Material provided START
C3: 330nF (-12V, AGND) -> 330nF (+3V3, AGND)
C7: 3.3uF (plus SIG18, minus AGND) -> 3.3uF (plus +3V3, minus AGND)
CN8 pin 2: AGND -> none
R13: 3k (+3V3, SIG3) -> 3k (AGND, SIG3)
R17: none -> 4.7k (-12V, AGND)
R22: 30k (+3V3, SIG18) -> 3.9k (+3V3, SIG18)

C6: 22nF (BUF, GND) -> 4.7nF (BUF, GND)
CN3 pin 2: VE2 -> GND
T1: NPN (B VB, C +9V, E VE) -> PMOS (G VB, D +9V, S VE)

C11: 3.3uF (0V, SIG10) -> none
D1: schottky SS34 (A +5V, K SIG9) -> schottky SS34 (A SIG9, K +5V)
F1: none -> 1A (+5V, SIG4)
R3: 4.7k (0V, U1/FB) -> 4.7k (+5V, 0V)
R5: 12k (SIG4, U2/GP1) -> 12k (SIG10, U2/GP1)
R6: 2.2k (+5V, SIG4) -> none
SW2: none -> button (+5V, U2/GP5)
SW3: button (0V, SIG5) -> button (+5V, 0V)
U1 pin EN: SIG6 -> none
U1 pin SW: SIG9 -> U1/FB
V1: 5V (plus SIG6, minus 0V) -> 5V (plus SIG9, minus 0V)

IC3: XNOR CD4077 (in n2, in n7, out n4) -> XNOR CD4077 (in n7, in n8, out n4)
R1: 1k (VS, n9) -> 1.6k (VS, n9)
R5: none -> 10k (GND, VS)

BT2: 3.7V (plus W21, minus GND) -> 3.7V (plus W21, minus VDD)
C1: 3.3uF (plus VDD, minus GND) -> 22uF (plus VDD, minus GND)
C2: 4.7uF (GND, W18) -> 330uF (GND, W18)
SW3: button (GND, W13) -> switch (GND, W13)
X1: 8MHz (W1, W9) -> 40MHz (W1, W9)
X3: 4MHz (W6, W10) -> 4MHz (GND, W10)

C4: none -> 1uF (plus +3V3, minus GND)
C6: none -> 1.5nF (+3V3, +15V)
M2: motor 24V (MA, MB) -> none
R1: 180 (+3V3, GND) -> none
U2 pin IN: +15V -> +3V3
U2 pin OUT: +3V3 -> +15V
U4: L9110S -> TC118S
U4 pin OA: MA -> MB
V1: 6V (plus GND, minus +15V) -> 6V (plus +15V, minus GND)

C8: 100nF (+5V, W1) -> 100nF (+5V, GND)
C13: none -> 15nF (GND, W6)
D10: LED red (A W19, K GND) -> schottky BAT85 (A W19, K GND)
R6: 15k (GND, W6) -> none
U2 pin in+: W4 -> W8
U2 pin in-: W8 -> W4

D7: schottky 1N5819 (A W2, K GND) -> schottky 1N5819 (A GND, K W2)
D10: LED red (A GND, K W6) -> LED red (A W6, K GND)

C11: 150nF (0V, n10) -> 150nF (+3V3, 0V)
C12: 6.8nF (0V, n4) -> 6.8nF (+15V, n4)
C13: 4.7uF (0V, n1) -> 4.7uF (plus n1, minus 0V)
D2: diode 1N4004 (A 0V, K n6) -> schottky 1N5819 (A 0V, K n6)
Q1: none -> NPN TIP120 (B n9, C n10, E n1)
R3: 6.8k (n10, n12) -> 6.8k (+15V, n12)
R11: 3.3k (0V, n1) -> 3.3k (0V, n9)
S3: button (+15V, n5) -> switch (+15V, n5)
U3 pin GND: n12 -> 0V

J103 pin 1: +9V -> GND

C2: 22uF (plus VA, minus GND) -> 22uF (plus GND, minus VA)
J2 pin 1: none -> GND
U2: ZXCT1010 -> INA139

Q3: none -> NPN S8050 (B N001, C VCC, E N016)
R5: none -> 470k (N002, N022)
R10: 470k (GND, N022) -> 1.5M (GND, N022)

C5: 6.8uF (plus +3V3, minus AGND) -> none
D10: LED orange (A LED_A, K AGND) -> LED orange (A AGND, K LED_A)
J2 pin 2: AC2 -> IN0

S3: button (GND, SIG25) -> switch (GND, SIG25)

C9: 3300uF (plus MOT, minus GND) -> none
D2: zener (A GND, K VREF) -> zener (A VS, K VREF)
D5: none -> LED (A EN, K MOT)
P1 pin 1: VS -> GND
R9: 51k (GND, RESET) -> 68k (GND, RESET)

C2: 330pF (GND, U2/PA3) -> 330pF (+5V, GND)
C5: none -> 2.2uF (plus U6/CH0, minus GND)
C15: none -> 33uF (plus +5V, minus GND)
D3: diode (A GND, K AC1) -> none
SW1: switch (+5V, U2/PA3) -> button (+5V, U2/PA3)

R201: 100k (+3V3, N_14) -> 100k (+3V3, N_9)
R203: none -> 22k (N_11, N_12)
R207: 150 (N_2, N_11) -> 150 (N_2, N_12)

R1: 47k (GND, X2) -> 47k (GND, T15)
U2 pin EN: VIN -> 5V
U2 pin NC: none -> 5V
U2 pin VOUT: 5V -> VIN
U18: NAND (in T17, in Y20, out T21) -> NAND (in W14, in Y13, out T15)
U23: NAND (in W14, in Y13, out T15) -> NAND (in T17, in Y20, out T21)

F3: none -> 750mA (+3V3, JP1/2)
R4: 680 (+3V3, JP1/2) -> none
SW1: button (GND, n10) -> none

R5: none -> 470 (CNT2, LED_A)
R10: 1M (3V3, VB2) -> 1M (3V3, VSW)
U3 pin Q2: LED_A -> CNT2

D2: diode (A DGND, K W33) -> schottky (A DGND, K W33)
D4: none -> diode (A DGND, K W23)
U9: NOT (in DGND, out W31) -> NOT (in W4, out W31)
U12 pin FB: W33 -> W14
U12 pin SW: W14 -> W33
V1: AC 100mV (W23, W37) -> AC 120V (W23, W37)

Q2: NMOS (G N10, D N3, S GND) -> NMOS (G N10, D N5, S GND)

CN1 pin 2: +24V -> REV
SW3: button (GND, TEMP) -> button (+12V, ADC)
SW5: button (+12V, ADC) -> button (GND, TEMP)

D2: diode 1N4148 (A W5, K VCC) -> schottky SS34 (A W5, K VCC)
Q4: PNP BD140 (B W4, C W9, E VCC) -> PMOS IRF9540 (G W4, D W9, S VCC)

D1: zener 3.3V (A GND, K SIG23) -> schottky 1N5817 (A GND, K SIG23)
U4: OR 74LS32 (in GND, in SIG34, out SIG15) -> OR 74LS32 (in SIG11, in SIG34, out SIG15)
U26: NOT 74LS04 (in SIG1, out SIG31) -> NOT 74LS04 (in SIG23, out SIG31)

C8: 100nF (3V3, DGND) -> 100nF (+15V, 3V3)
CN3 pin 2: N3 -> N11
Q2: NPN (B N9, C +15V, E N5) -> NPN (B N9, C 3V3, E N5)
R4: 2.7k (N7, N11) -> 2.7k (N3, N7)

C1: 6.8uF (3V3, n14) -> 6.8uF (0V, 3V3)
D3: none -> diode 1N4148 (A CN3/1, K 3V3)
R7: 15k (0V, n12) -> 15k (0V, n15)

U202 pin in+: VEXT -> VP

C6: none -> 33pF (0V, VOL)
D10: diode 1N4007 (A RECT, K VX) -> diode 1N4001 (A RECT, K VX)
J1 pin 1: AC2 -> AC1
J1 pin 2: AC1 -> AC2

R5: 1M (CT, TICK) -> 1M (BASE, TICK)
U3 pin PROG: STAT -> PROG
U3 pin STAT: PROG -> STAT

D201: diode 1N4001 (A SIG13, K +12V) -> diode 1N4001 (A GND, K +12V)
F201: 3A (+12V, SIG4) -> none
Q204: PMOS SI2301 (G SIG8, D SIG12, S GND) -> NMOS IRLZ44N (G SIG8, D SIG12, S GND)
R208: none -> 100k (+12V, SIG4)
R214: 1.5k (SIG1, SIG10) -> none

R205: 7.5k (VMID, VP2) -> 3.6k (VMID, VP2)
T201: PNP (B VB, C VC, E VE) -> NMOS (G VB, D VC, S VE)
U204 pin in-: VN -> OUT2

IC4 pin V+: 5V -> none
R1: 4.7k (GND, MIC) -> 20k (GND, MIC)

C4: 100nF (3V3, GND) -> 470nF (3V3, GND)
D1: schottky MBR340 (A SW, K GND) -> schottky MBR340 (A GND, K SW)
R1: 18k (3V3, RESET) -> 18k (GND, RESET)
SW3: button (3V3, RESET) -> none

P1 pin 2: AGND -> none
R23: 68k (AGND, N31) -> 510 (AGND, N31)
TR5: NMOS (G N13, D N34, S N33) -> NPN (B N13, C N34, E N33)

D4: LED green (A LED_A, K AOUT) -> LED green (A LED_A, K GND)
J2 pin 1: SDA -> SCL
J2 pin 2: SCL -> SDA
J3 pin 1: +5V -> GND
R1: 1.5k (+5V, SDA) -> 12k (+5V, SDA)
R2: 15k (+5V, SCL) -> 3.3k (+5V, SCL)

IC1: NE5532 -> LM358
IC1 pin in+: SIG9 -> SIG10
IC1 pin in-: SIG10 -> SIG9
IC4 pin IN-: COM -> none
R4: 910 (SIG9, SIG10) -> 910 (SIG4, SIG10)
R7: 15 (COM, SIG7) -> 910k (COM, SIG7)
Material provided END
> _What you are asked to do_
Filter the entries above down to the lines that contain the word "NMOS".

> _Task output_
Q2: NMOS (G N10, D N3, S GND) -> NMOS (G N10, D N5, S GND)
Q204: PMOS SI2301 (G SIG8, D SIG12, S GND) -> NMOS IRLZ44N (G SIG8, D SIG12, S GND)
T201: PNP (B VB, C VC, E VE) -> NMOS (G VB, D VC, S VE)
TR5: NMOS (G N13, D N34, S N33) -> NPN (B N13, C N34, E N33)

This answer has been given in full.